#### [Request]
These records are to be written out exactly as they read, minus the pictures.

[Geospatial object detection data]
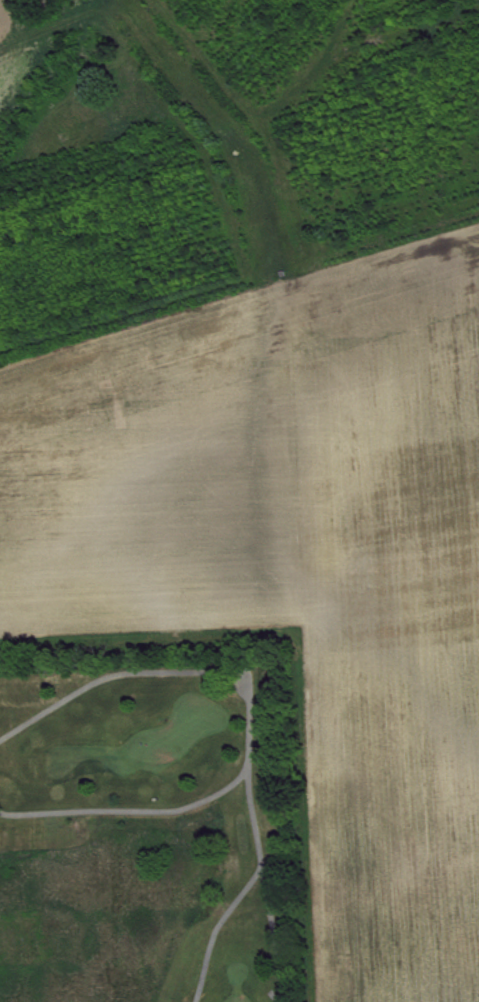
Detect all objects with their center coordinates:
park: (184, 738)
park: (137, 832)

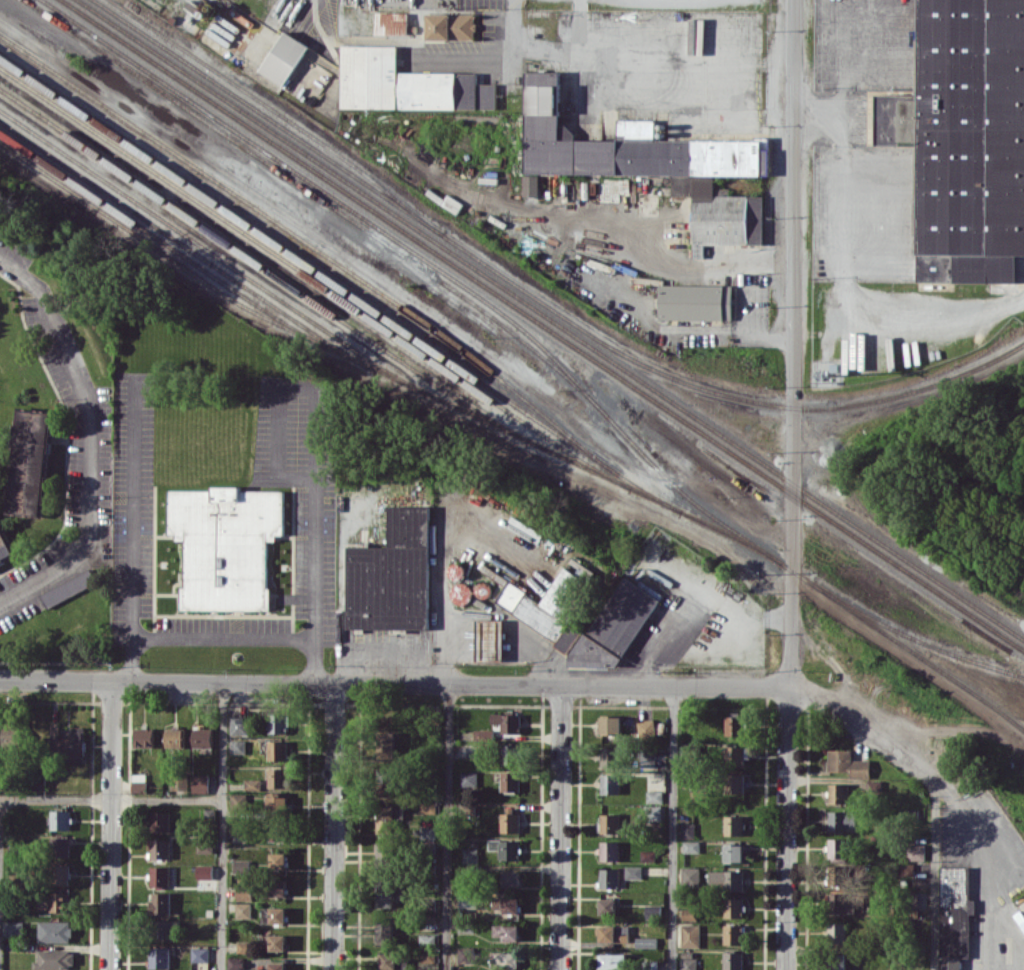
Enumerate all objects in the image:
building: (393, 22)
building: (451, 26)
road: (511, 52)
building: (284, 58)
building: (369, 76)
building: (445, 91)
road: (839, 107)
railway: (278, 113)
building: (965, 139)
building: (651, 163)
building: (531, 184)
railway: (321, 201)
railway: (161, 239)
railway: (398, 240)
road: (845, 246)
railway: (185, 247)
railway: (312, 247)
road: (717, 265)
railway: (262, 266)
railway: (313, 278)
railway: (203, 281)
railway: (339, 283)
railway: (534, 294)
building: (696, 302)
railway: (549, 319)
railway: (541, 325)
road: (691, 329)
road: (795, 343)
railway: (375, 362)
road: (89, 441)
road: (316, 457)
building: (30, 462)
road: (132, 527)
building: (225, 544)
building: (5, 548)
railway: (767, 553)
building: (392, 574)
building: (69, 587)
building: (462, 592)
building: (541, 613)
road: (223, 638)
railway: (915, 638)
building: (490, 640)
railway: (919, 657)
road: (394, 684)
building: (278, 722)
building: (507, 722)
building: (238, 725)
building: (611, 725)
building: (735, 725)
building: (647, 728)
road: (861, 729)
building: (484, 734)
building: (11, 737)
building: (143, 737)
building: (202, 737)
building: (175, 738)
building: (71, 745)
building: (386, 745)
building: (238, 746)
building: (277, 750)
building: (510, 754)
building: (736, 754)
building: (611, 756)
building: (647, 757)
building: (849, 763)
building: (277, 777)
building: (469, 778)
building: (137, 780)
building: (510, 781)
building: (200, 783)
building: (387, 783)
building: (610, 783)
building: (734, 783)
building: (253, 784)
building: (839, 793)
building: (654, 796)
road: (111, 799)
building: (238, 800)
building: (276, 802)
building: (428, 807)
building: (390, 819)
building: (60, 820)
building: (843, 820)
building: (159, 821)
building: (510, 822)
building: (610, 823)
building: (734, 825)
road: (110, 826)
road: (222, 826)
road: (334, 827)
road: (448, 827)
road: (560, 827)
road: (673, 828)
road: (787, 828)
building: (688, 830)
building: (278, 832)
building: (428, 832)
building: (204, 845)
building: (691, 846)
building: (61, 847)
building: (159, 848)
building: (506, 848)
building: (837, 849)
building: (610, 850)
building: (382, 851)
building: (917, 852)
building: (735, 853)
building: (470, 855)
building: (276, 860)
building: (241, 866)
road: (981, 866)
building: (204, 871)
road: (932, 871)
building: (633, 872)
building: (61, 874)
building: (159, 876)
building: (690, 876)
building: (511, 878)
building: (609, 878)
building: (726, 880)
building: (278, 887)
building: (243, 892)
building: (384, 893)
building: (467, 900)
building: (59, 901)
building: (160, 903)
building: (507, 904)
building: (842, 904)
building: (607, 906)
building: (733, 907)
building: (243, 910)
building: (654, 911)
building: (690, 914)
building: (273, 915)
building: (954, 916)
building: (466, 927)
building: (14, 928)
building: (162, 929)
building: (55, 931)
building: (385, 931)
building: (507, 932)
building: (838, 932)
building: (613, 933)
building: (733, 934)
building: (691, 935)
building: (646, 942)
building: (266, 944)
building: (199, 954)
building: (466, 955)
building: (427, 956)
building: (159, 957)
building: (54, 959)
building: (506, 959)
building: (612, 960)
building: (388, 961)
building: (733, 961)
building: (837, 961)
building: (236, 963)
building: (689, 963)
building: (277, 965)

#### [Final answer]
Detect all objects with their center coordinates:
park: (184, 738)
park: (137, 832)

Enumerate all objects in the image:
building: (393, 22)
building: (451, 26)
road: (511, 52)
building: (284, 58)
building: (369, 76)
building: (445, 91)
road: (839, 107)
railway: (278, 113)
building: (965, 139)
building: (651, 163)
building: (531, 184)
railway: (321, 201)
railway: (161, 239)
railway: (398, 240)
road: (845, 246)
railway: (185, 247)
railway: (312, 247)
road: (717, 265)
railway: (262, 266)
railway: (313, 278)
railway: (203, 281)
railway: (339, 283)
railway: (534, 294)
building: (696, 302)
railway: (549, 319)
railway: (541, 325)
road: (691, 329)
road: (795, 343)
railway: (375, 362)
road: (89, 441)
road: (316, 457)
building: (30, 462)
road: (132, 527)
building: (225, 544)
building: (5, 548)
railway: (767, 553)
building: (392, 574)
building: (69, 587)
building: (462, 592)
building: (541, 613)
road: (223, 638)
railway: (915, 638)
building: (490, 640)
railway: (919, 657)
road: (394, 684)
building: (278, 722)
building: (507, 722)
building: (238, 725)
building: (611, 725)
building: (735, 725)
building: (647, 728)
road: (861, 729)
building: (484, 734)
building: (11, 737)
building: (143, 737)
building: (202, 737)
building: (175, 738)
building: (71, 745)
building: (386, 745)
building: (238, 746)
building: (277, 750)
building: (510, 754)
building: (736, 754)
building: (611, 756)
building: (647, 757)
building: (849, 763)
building: (277, 777)
building: (469, 778)
building: (137, 780)
building: (510, 781)
building: (200, 783)
building: (387, 783)
building: (610, 783)
building: (734, 783)
building: (253, 784)
building: (839, 793)
building: (654, 796)
road: (111, 799)
building: (238, 800)
building: (276, 802)
building: (428, 807)
building: (390, 819)
building: (60, 820)
building: (843, 820)
building: (159, 821)
building: (510, 822)
building: (610, 823)
building: (734, 825)
road: (110, 826)
road: (222, 826)
road: (334, 827)
road: (448, 827)
road: (560, 827)
road: (673, 828)
road: (787, 828)
building: (688, 830)
building: (278, 832)
building: (428, 832)
building: (204, 845)
building: (691, 846)
building: (61, 847)
building: (159, 848)
building: (506, 848)
building: (837, 849)
building: (610, 850)
building: (382, 851)
building: (917, 852)
building: (735, 853)
building: (470, 855)
building: (276, 860)
building: (241, 866)
road: (981, 866)
building: (204, 871)
road: (932, 871)
building: (633, 872)
building: (61, 874)
building: (159, 876)
building: (690, 876)
building: (511, 878)
building: (609, 878)
building: (726, 880)
building: (278, 887)
building: (243, 892)
building: (384, 893)
building: (467, 900)
building: (59, 901)
building: (160, 903)
building: (507, 904)
building: (842, 904)
building: (607, 906)
building: (733, 907)
building: (243, 910)
building: (654, 911)
building: (690, 914)
building: (273, 915)
building: (954, 916)
building: (466, 927)
building: (14, 928)
building: (162, 929)
building: (55, 931)
building: (385, 931)
building: (507, 932)
building: (838, 932)
building: (613, 933)
building: (733, 934)
building: (691, 935)
building: (646, 942)
building: (266, 944)
building: (199, 954)
building: (466, 955)
building: (427, 956)
building: (159, 957)
building: (54, 959)
building: (506, 959)
building: (612, 960)
building: (388, 961)
building: (733, 961)
building: (837, 961)
building: (236, 963)
building: (689, 963)
building: (277, 965)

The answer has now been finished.